**EXTRACTED DATA:**

──────────

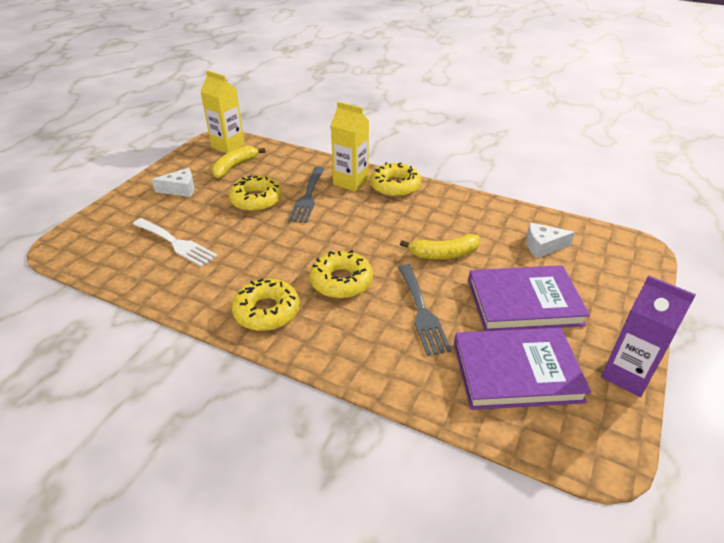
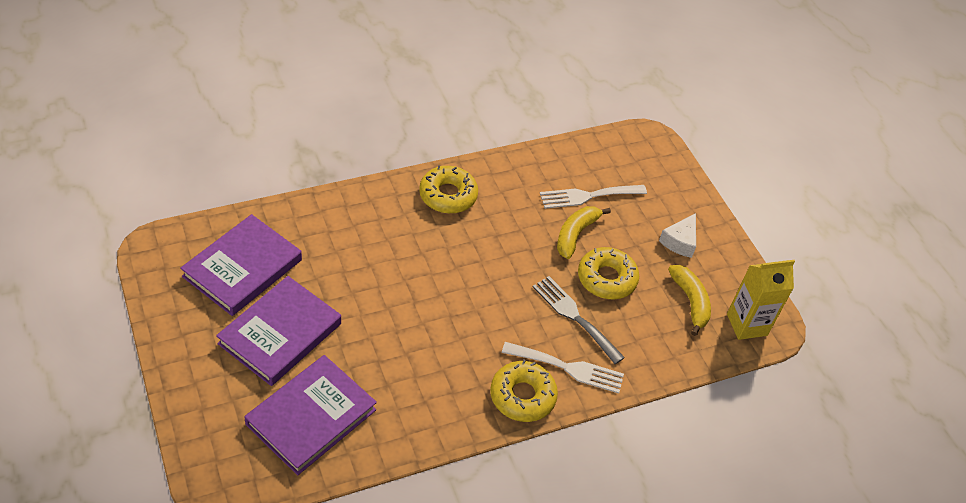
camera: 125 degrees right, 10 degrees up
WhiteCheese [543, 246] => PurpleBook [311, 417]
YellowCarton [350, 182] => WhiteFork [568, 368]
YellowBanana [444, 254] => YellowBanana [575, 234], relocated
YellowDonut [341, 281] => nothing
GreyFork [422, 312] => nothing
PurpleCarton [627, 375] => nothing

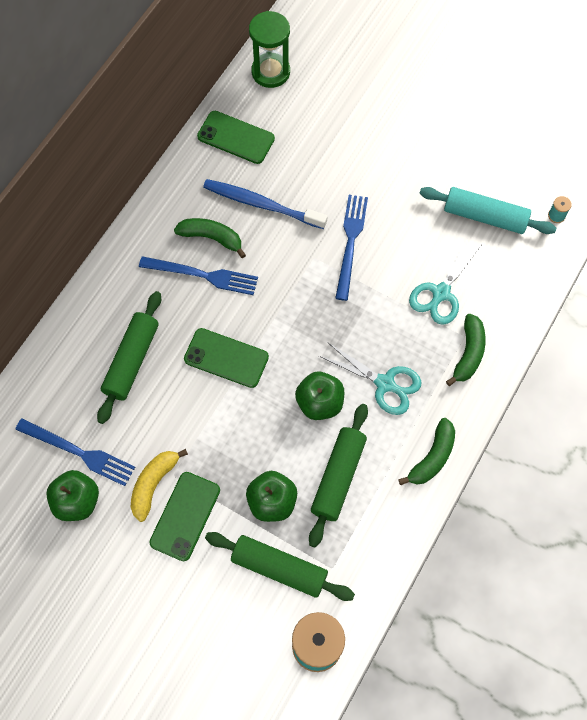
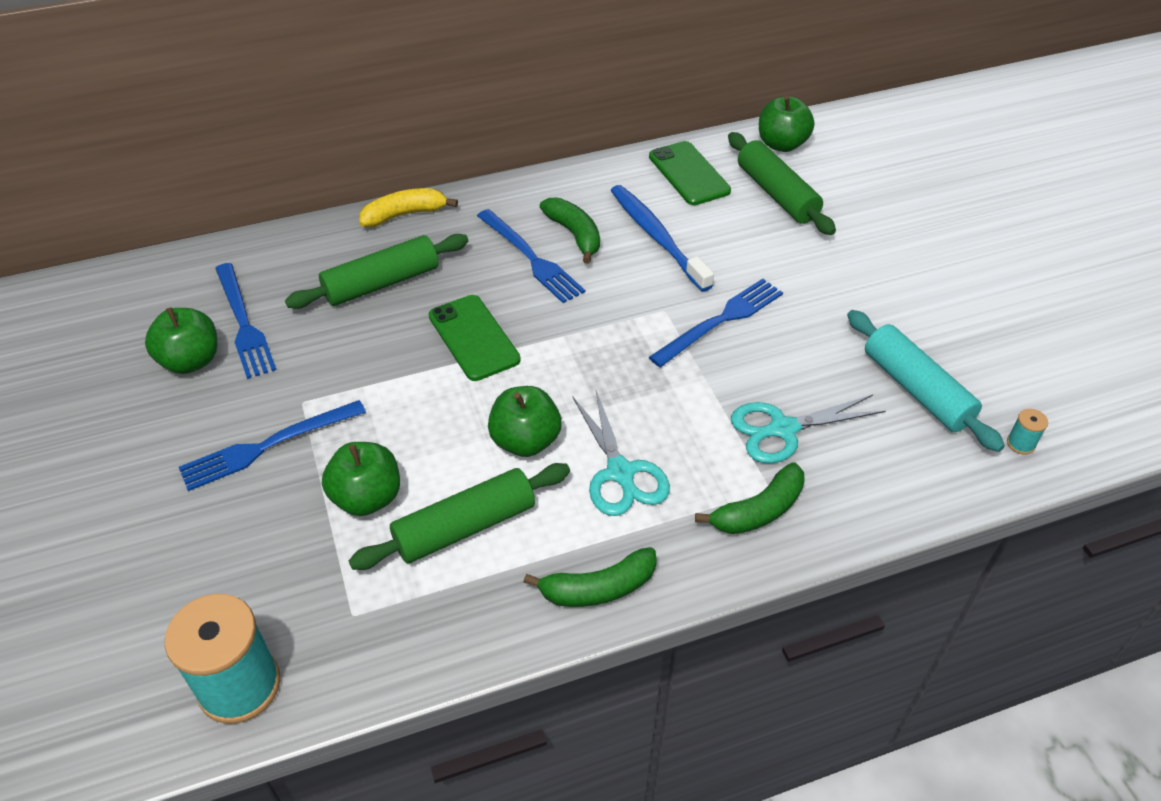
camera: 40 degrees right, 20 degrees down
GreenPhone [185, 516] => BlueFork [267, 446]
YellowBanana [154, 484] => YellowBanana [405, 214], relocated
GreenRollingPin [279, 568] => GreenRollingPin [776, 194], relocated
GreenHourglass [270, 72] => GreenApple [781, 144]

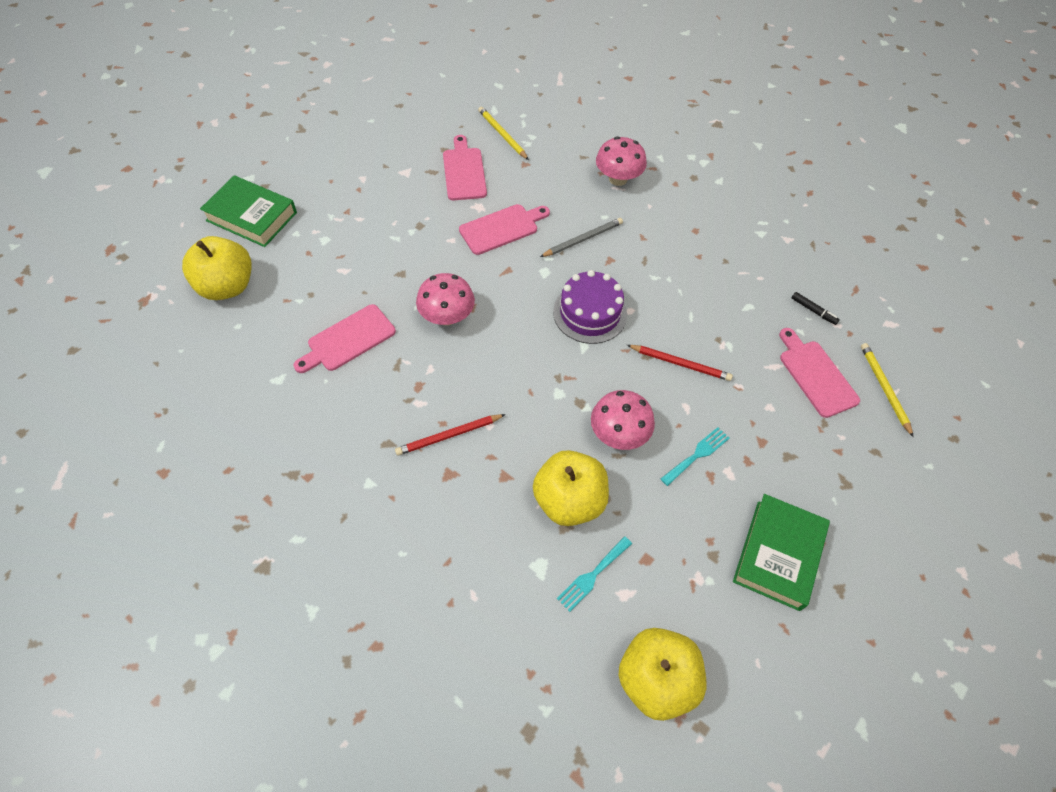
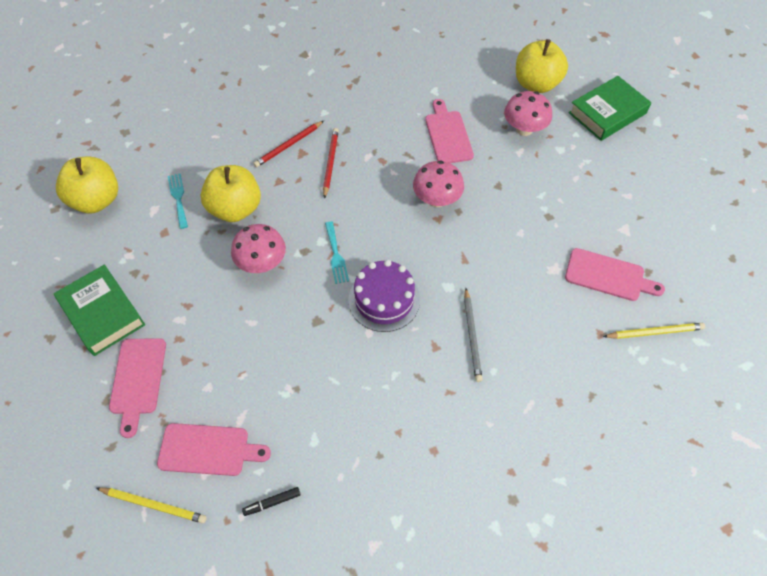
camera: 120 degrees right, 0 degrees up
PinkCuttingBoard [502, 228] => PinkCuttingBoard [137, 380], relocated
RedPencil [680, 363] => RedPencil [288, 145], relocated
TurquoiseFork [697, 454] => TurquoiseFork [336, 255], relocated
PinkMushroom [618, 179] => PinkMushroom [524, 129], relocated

──────────

**ABOUT THIS EXERCISE:** Every line of the entries above that contains the word "degrees" must be tallied, and the number alone reported.

**EXERCISE RESPONSE:** 3